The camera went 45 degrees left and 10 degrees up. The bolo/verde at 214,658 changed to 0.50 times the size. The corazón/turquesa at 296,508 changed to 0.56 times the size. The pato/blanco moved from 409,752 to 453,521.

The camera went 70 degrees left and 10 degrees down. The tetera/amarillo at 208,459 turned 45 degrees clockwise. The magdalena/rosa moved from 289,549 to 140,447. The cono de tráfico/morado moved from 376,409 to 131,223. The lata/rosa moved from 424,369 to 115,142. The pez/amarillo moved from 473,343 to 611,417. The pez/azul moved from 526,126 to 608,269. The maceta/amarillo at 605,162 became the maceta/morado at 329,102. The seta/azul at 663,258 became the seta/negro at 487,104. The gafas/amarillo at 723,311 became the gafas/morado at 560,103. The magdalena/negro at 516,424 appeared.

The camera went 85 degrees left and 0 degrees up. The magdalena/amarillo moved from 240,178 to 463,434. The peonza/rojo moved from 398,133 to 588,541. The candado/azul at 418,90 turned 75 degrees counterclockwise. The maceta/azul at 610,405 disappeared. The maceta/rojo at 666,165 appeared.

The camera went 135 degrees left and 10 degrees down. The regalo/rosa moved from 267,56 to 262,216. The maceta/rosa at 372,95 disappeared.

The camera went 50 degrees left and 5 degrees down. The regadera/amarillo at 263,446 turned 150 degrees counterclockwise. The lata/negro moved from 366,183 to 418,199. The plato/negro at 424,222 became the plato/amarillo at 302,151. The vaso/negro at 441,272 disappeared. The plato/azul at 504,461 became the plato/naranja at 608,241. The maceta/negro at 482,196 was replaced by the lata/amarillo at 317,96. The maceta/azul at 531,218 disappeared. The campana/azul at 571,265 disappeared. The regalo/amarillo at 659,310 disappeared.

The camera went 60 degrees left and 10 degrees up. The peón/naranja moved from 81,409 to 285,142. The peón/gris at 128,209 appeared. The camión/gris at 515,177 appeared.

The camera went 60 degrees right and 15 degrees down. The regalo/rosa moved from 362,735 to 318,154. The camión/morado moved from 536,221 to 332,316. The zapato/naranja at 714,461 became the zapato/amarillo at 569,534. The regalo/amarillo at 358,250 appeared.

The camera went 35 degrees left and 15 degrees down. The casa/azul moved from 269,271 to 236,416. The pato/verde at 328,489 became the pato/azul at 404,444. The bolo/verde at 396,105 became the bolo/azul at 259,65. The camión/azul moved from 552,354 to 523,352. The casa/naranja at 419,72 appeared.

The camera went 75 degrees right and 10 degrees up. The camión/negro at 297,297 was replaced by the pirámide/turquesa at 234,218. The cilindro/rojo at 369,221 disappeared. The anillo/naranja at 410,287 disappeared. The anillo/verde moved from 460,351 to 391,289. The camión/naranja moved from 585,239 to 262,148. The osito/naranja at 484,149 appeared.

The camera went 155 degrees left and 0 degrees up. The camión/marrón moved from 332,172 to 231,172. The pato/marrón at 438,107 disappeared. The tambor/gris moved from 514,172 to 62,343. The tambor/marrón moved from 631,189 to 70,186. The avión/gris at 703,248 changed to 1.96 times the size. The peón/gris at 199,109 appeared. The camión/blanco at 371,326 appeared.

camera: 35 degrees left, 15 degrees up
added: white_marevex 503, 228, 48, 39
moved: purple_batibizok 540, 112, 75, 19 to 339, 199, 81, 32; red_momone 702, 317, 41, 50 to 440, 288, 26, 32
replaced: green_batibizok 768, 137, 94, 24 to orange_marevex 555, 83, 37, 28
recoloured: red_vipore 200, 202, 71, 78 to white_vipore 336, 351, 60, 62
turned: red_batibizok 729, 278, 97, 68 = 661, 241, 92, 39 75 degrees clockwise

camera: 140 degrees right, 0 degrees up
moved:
════════════════
→ **EXERCISE DETAILS**:
The line containing "turned: red_batibizok 729, 278, 97, 68" marks the start. Reproduce it and all lines after it through the end of the listing, exactly and alone.

→ **WRITTEN ANSWER**:
turned: red_batibizok 729, 278, 97, 68 = 661, 241, 92, 39 75 degrees clockwise

camera: 140 degrees right, 0 degrees up
moved:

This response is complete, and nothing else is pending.